**ABOUT THIS EXERCISE**
Using the listing below, copy exactly the lines from the one containing "red pentagon at" to the one containing "black ellipse at", both lines included, and no others.
(DATA begins)
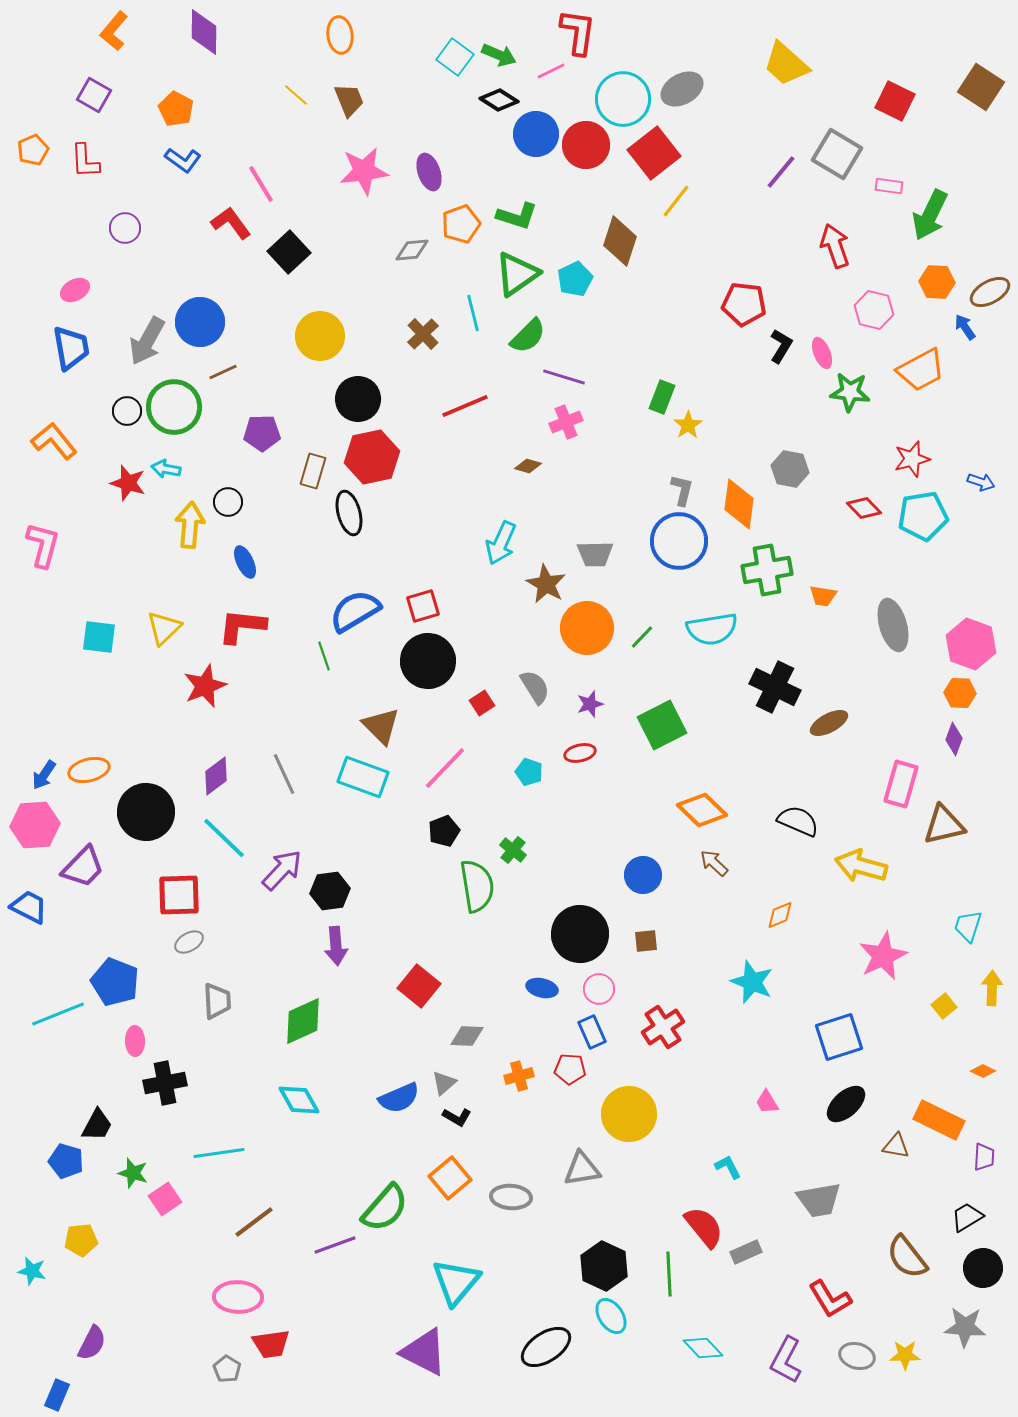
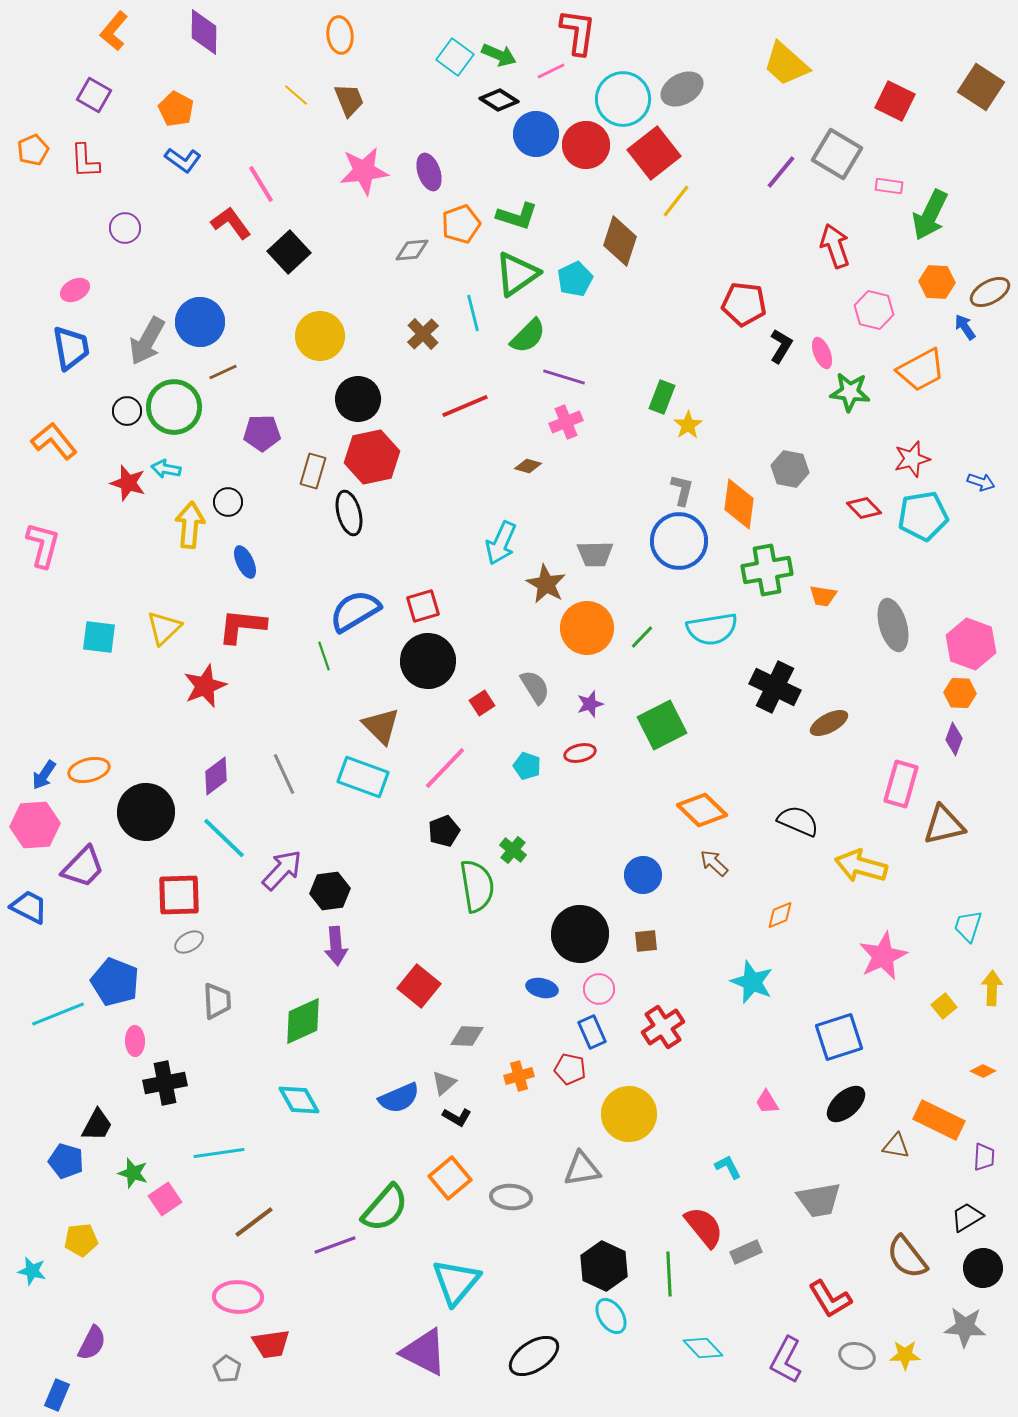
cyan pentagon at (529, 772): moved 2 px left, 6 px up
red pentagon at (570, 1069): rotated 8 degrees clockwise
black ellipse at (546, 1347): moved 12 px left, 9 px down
(DATA ends)
(DATA begins)
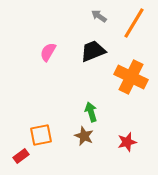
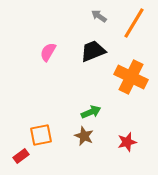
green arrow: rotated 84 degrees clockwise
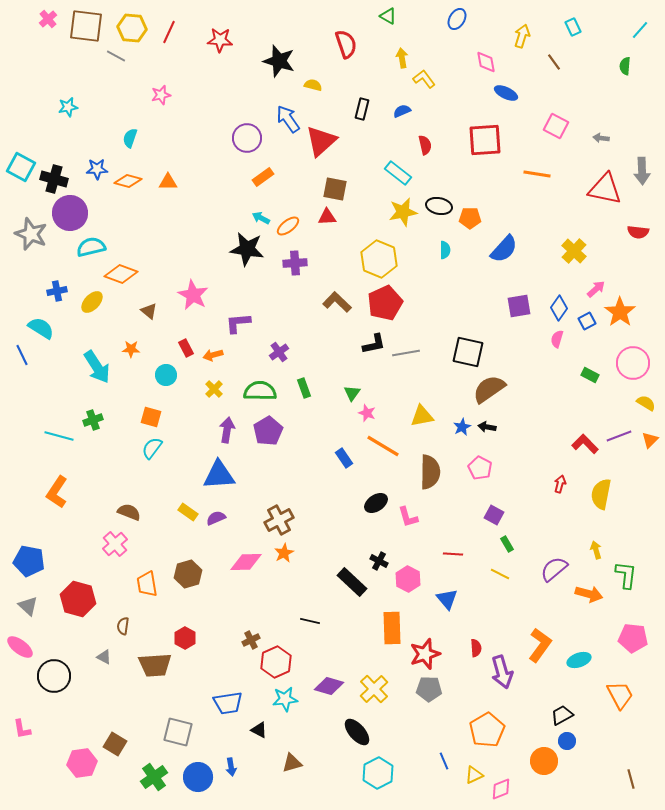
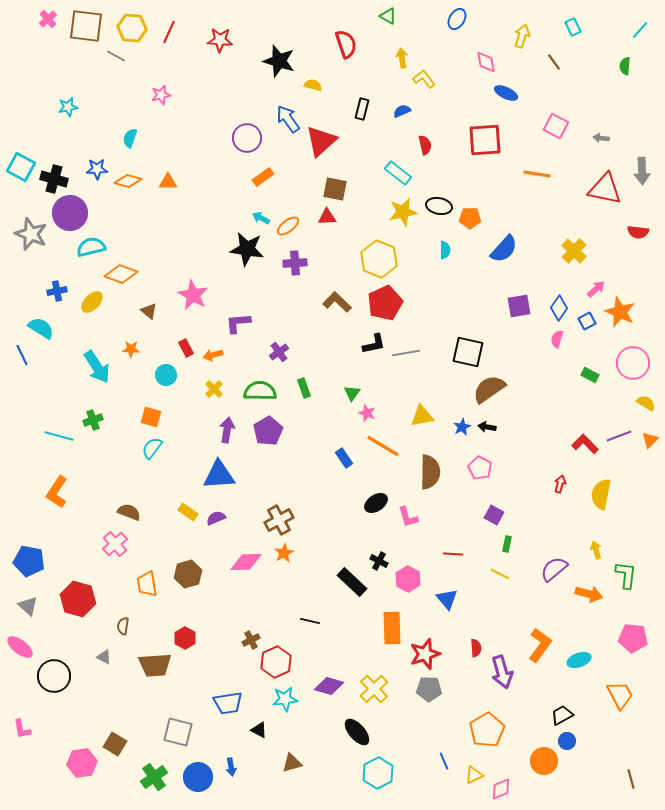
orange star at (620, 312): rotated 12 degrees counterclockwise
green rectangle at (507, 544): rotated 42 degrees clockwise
(DATA ends)
**EXERCISE RESULT**
red pentagon at (570, 1069): rotated 8 degrees clockwise
black ellipse at (546, 1347): moved 12 px left, 9 px down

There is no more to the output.